ASSIGNMENT – Starting at the line that contains "EMERALD GLAZED DONUT", write out every line through the end of the records below exactly as it appears, and leave out all pictures.

(Entries taken from a collection)
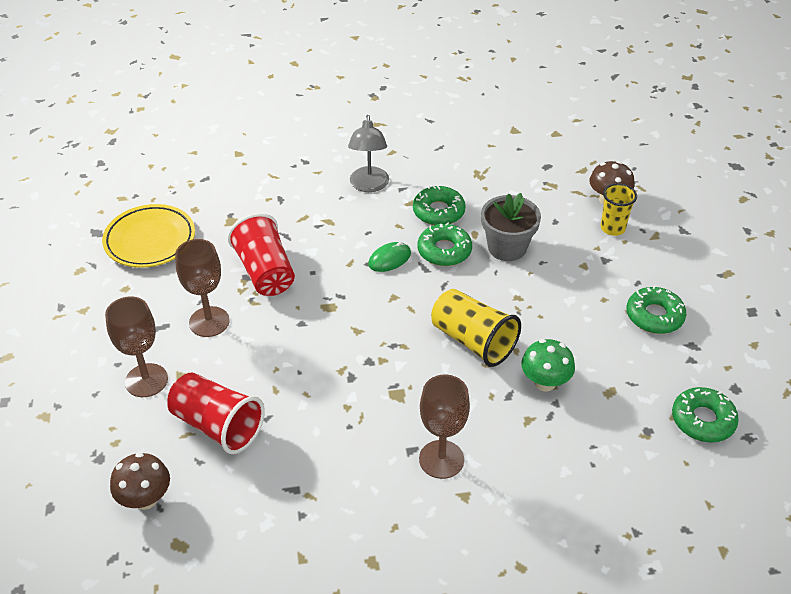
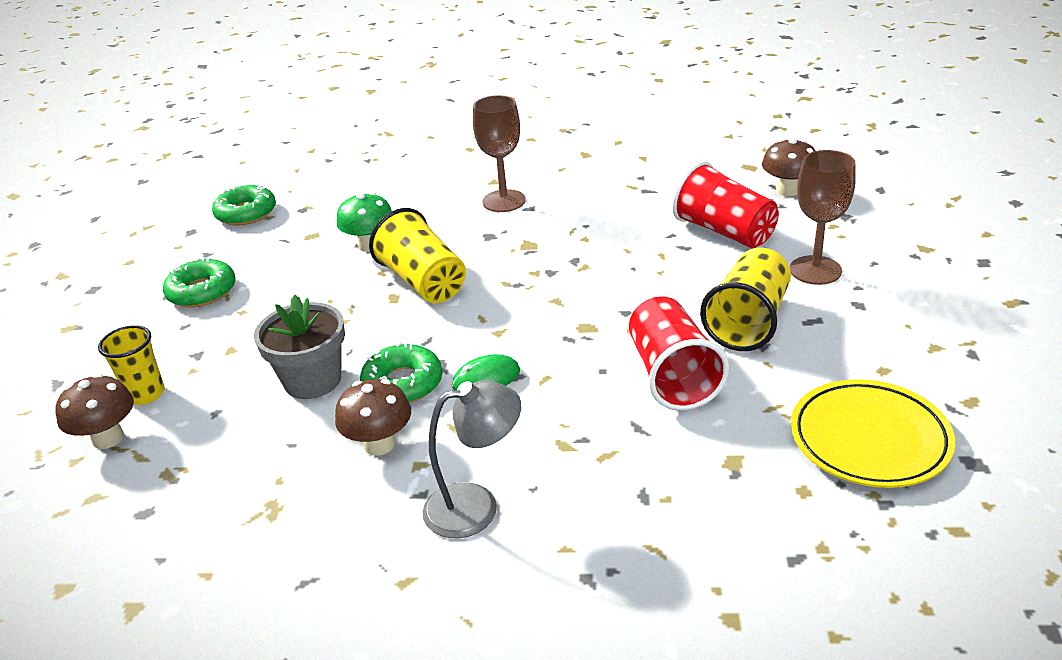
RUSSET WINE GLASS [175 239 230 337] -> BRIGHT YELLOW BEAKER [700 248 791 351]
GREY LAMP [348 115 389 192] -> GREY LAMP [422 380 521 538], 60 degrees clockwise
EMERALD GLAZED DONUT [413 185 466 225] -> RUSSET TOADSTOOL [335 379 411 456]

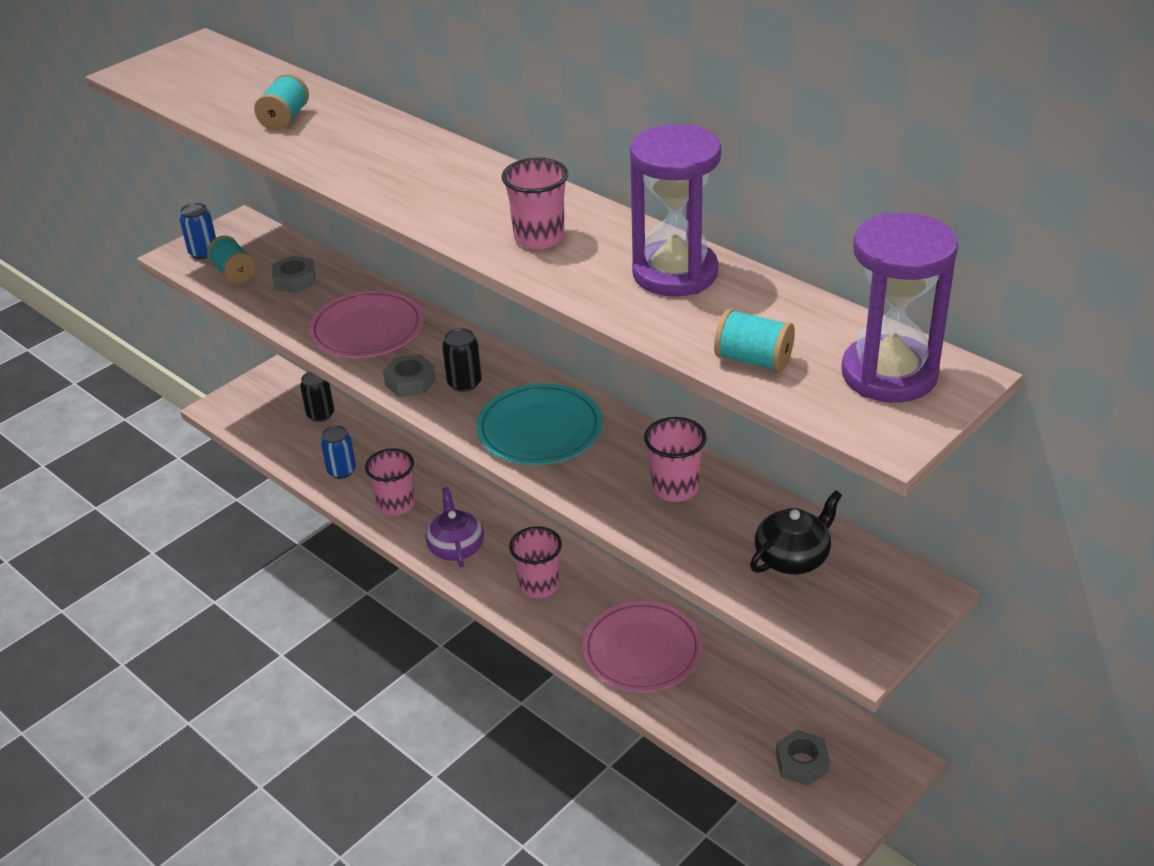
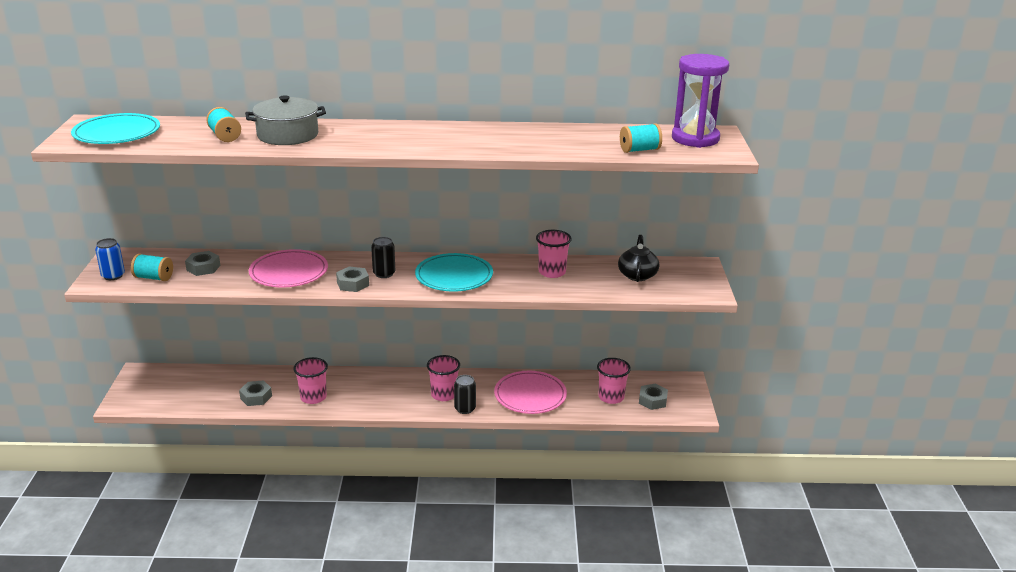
JET-BLACK SODA CAN [300 372 334 422] -> JET-BLACK SODA CAN [454 375 476 414], move
ROYAL BLUE SODA CAN [320 425 356 479] -> GREY HEX NUT [239 380 272 406]
VIOLET TEAPOT [426 487 484 567] -> none
PINK BEAKER [502 157 568 249] -> PINK BEAKER [597 358 631 404], move
VIOLET SAND TIMER [630 124 721 297] -> none
none -> TEAL DINNER PLATE [71 113 160 144]
none -> GREY COOKING POT [245 95 326 145]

OUTPUT FOR THIS TASK –
EMERALD GLAZED DONUT [413 185 466 225] -> RUSSET TOADSTOOL [335 379 411 456]

JET-BLACK SODA CAN [300 372 334 422] -> JET-BLACK SODA CAN [454 375 476 414], move
ROYAL BLUE SODA CAN [320 425 356 479] -> GREY HEX NUT [239 380 272 406]
VIOLET TEAPOT [426 487 484 567] -> none
PINK BEAKER [502 157 568 249] -> PINK BEAKER [597 358 631 404], move
VIOLET SAND TIMER [630 124 721 297] -> none
none -> TEAL DINNER PLATE [71 113 160 144]
none -> GREY COOKING POT [245 95 326 145]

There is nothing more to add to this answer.